▶ Work instruction
Images are to be omitted, and the rest of the records reproduced exactly.
>>>>
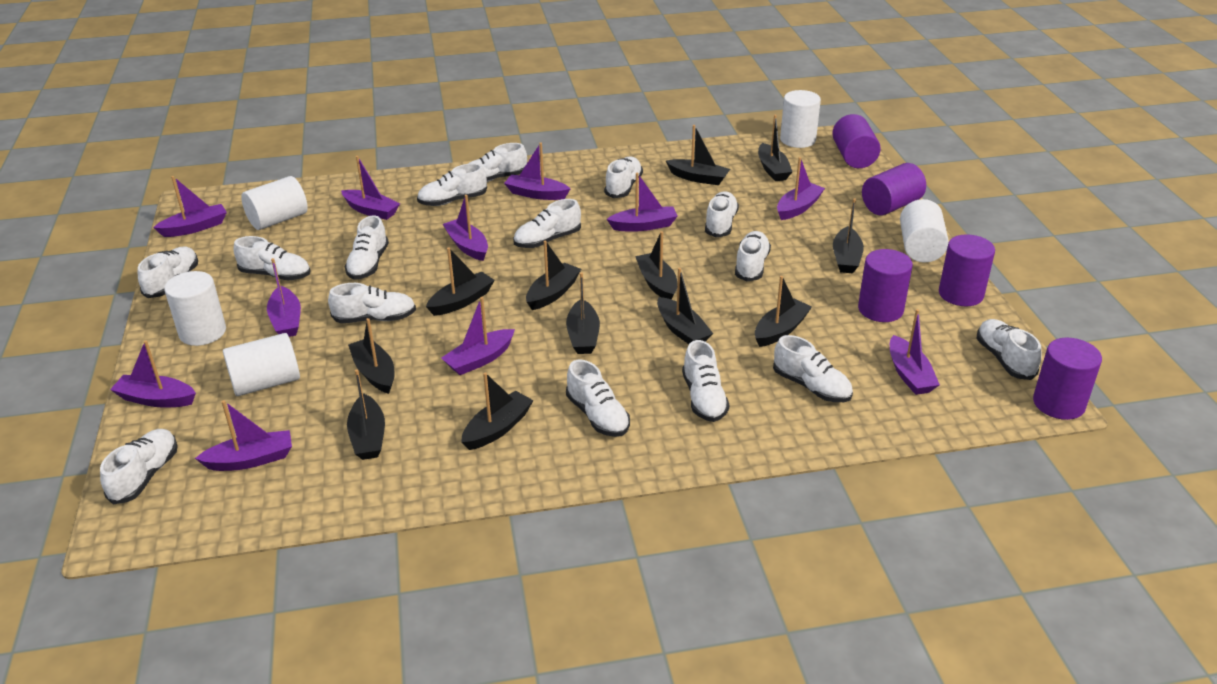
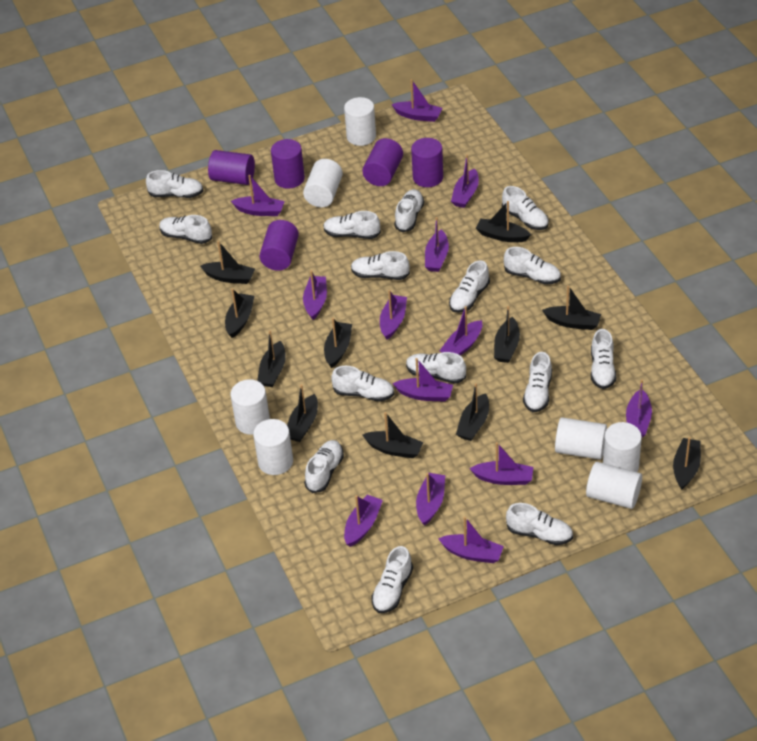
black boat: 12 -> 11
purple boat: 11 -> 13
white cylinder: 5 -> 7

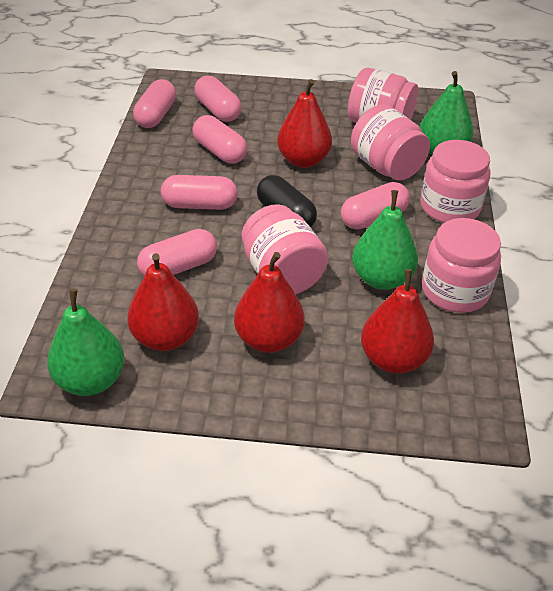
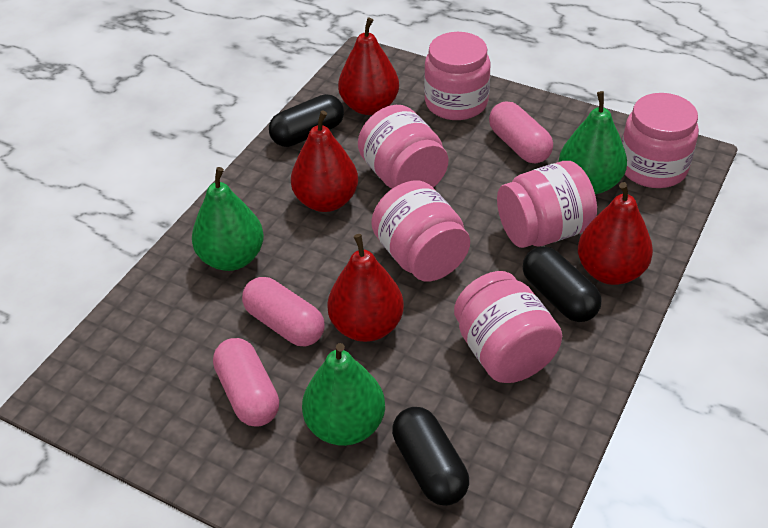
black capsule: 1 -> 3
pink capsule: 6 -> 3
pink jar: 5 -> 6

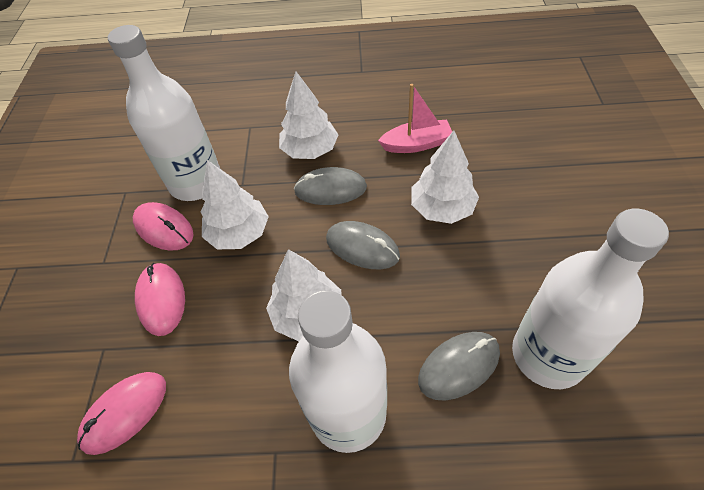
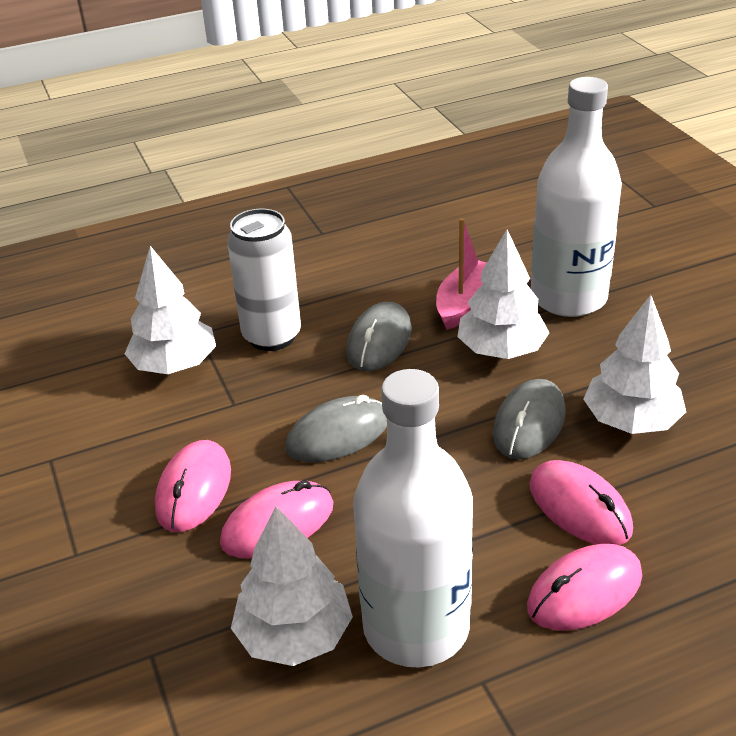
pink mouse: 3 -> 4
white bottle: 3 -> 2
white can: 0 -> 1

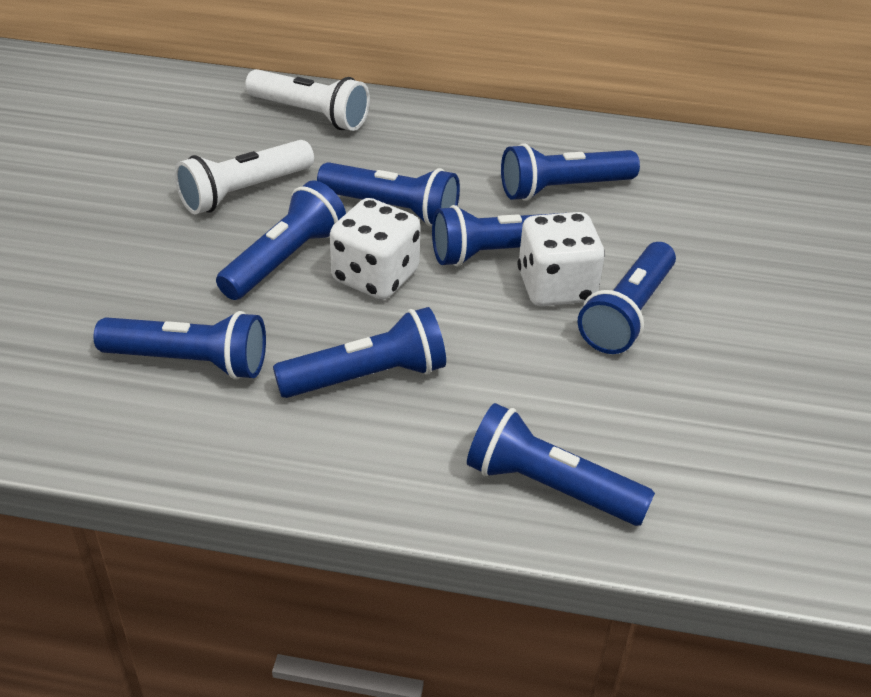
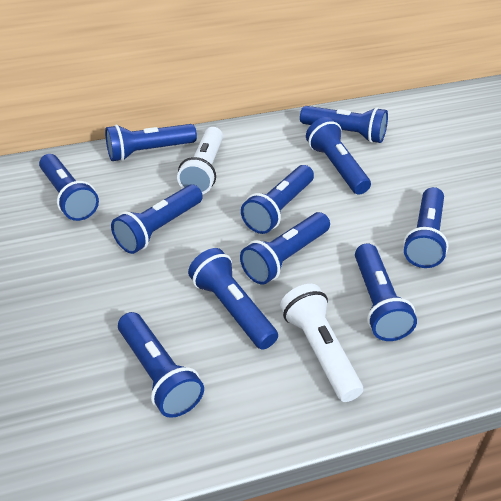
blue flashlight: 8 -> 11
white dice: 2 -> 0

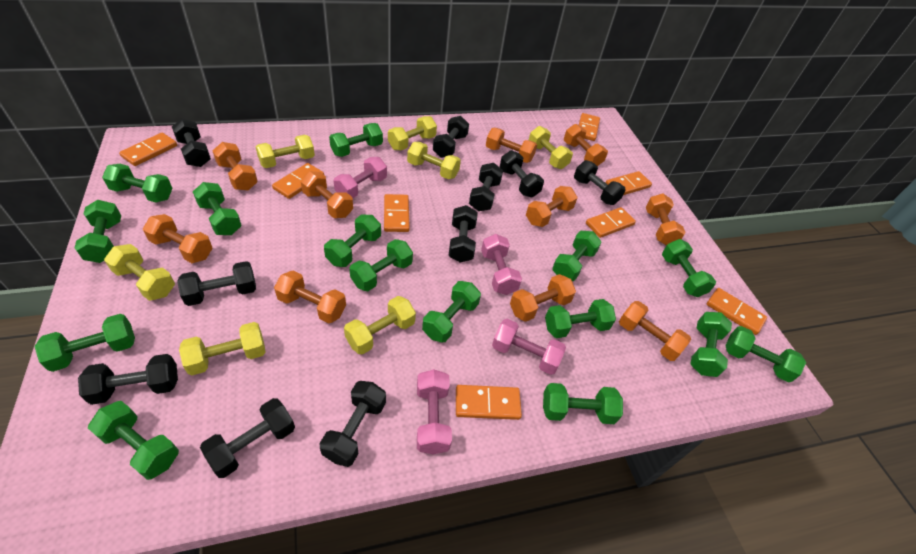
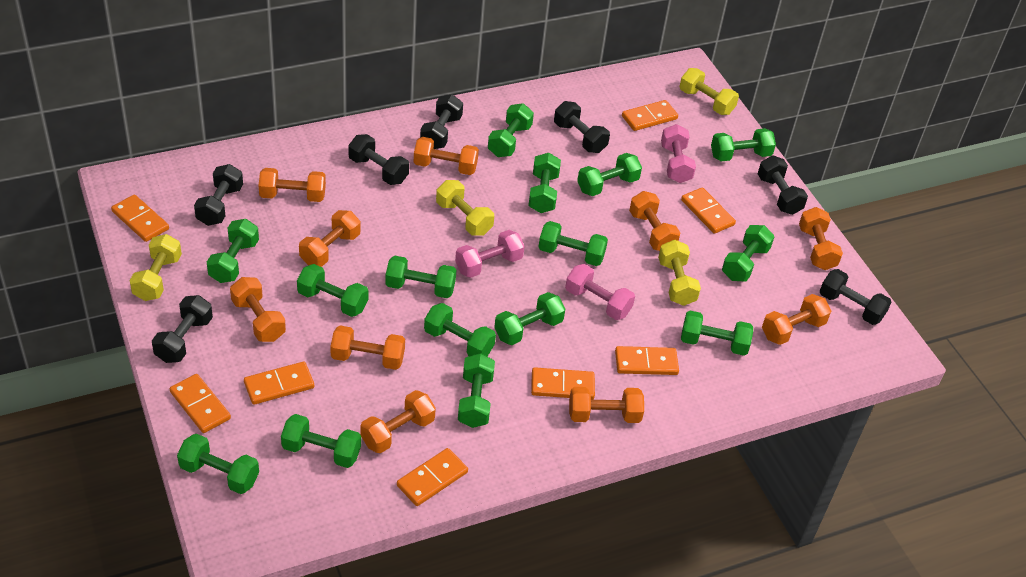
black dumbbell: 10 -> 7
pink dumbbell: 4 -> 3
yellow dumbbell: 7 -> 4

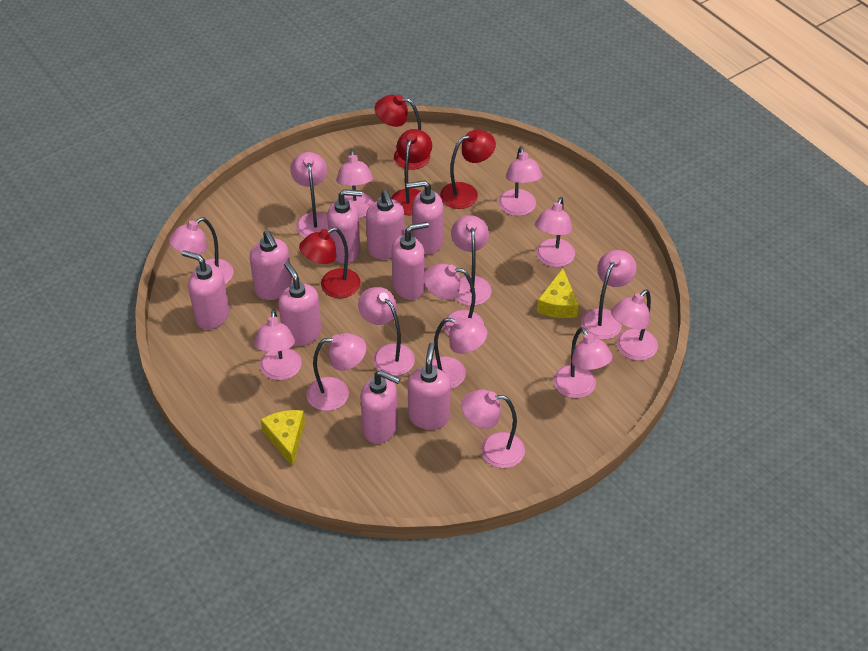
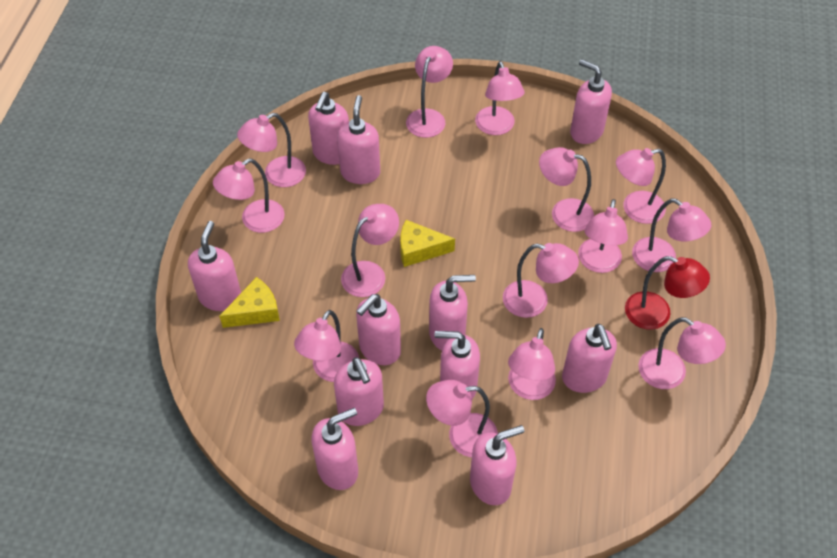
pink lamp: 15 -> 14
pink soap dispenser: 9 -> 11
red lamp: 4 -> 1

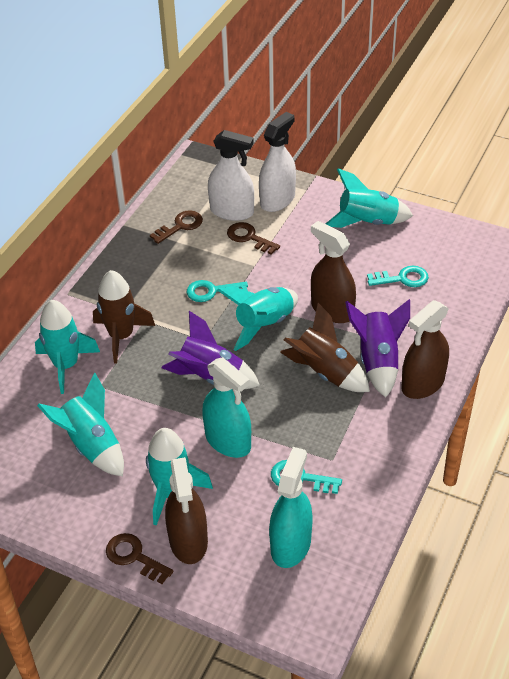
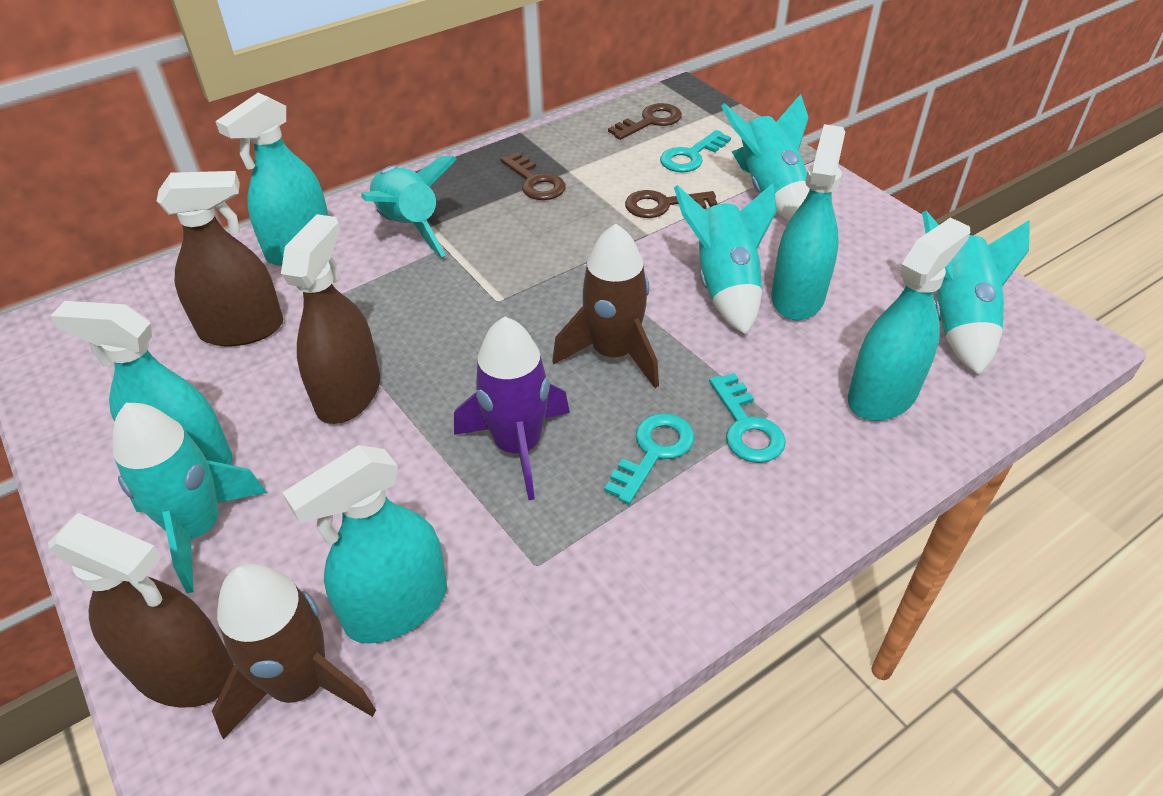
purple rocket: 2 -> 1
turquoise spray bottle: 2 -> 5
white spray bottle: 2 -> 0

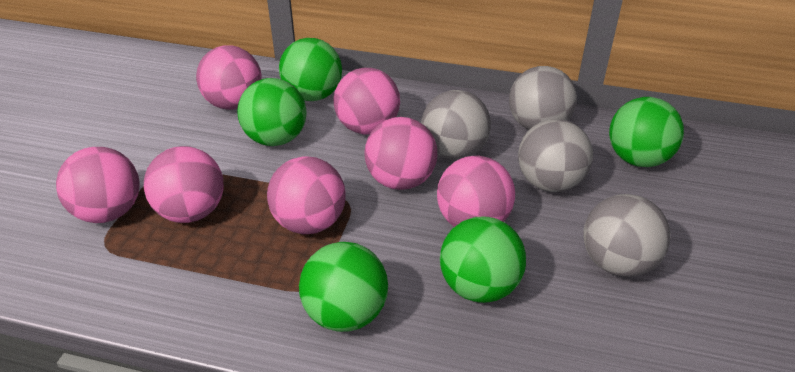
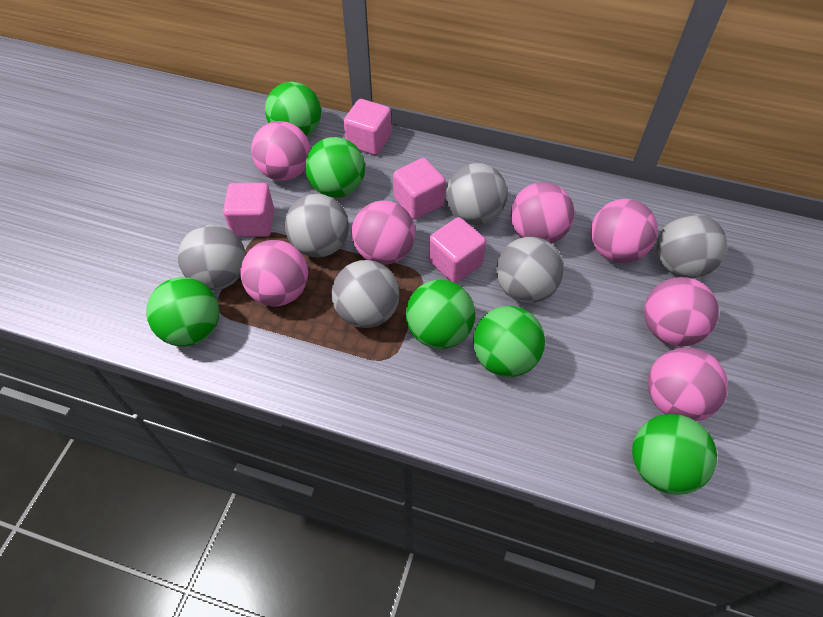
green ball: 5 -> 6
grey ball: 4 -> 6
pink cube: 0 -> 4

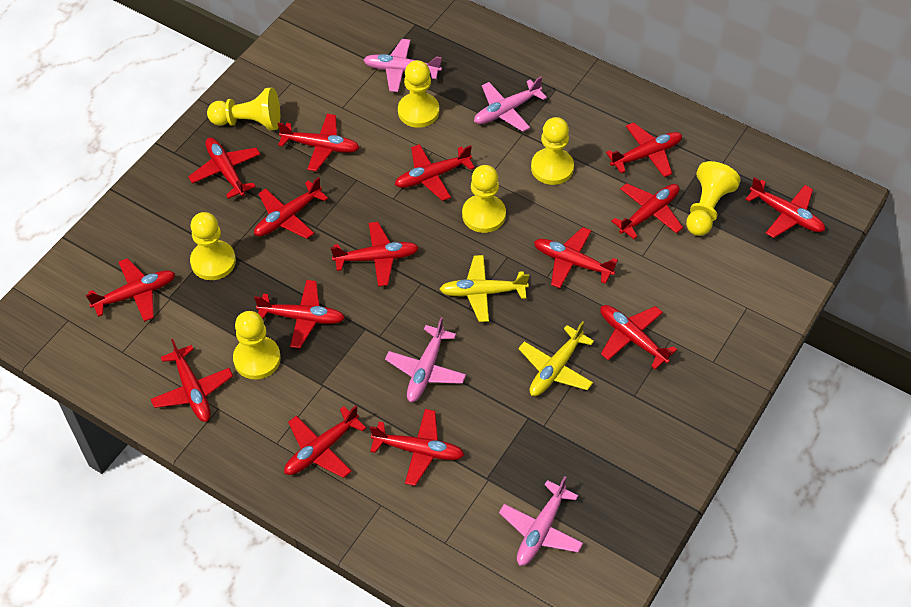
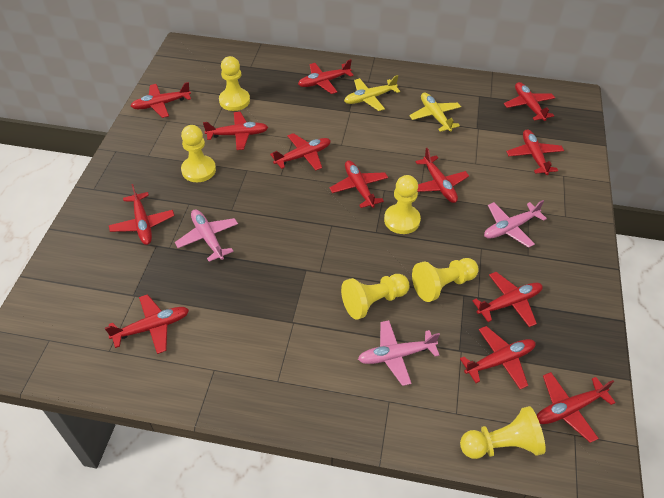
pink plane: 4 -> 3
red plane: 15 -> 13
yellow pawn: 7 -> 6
<<<<
▶ Answer below
black boat: 12 -> 11
purple boat: 11 -> 13
white cylinder: 5 -> 7

black capsule: 1 -> 3
pink capsule: 6 -> 3
pink jar: 5 -> 6

pink mouse: 3 -> 4
white bottle: 3 -> 2
white can: 0 -> 1

blue flashlight: 8 -> 11
white dice: 2 -> 0

black dumbbell: 10 -> 7
pink dumbbell: 4 -> 3
yellow dumbbell: 7 -> 4

pink lamp: 15 -> 14
pink soap dispenser: 9 -> 11
red lamp: 4 -> 1

purple rocket: 2 -> 1
turquoise spray bottle: 2 -> 5
white spray bottle: 2 -> 0

green ball: 5 -> 6
grey ball: 4 -> 6
pink cube: 0 -> 4

pink plane: 4 -> 3
red plane: 15 -> 13
yellow pawn: 7 -> 6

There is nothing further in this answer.